▶ **Problem details**
Write out the data below exactly as given, without any of its pictures.

══ Source data ══

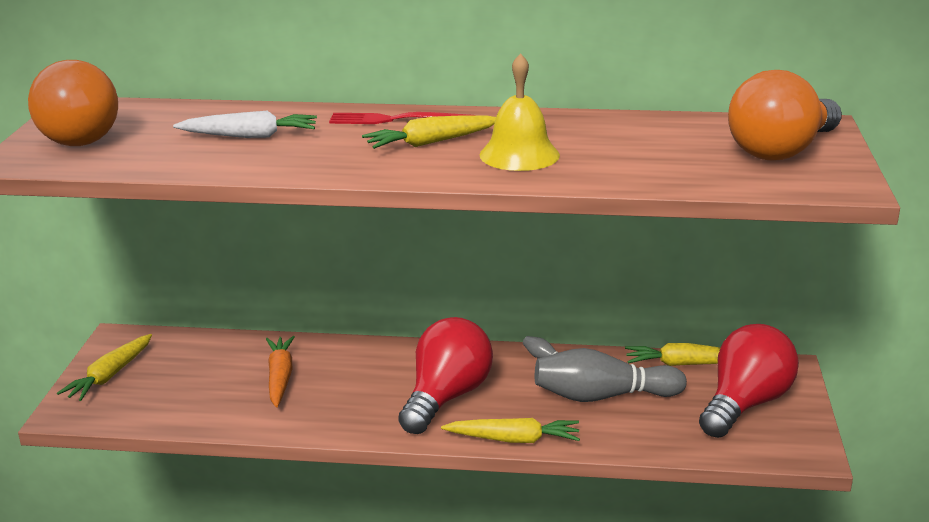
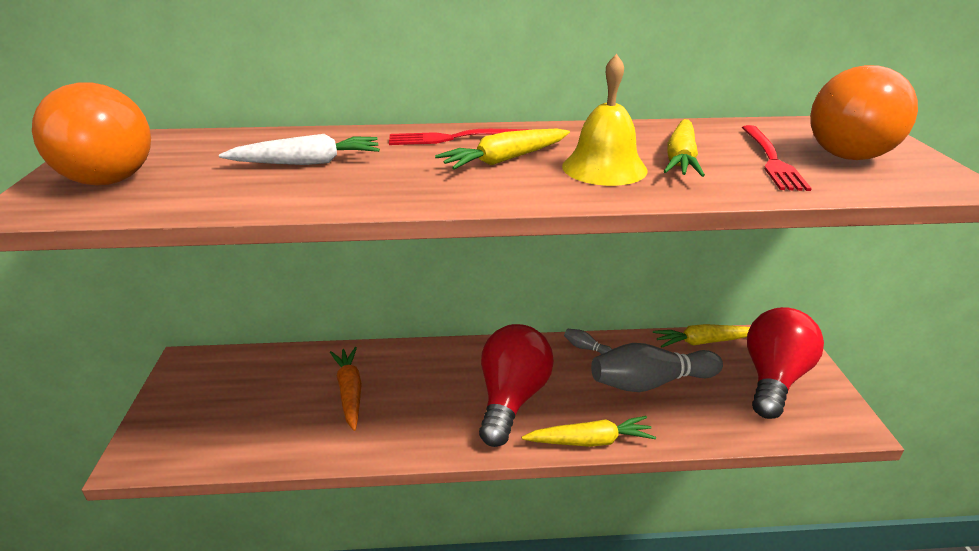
camera: 10 degrees left, 5 degrees up
(110, 376) = (179, 407): yellow carrot -> yellow carrot (681, 159)
(688, 155) = (771, 159): none -> red fork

═══

▶ **Response**
camera: 10 degrees left, 5 degrees up
(110, 376) = (179, 407): yellow carrot -> yellow carrot (681, 159)
(688, 155) = (771, 159): none -> red fork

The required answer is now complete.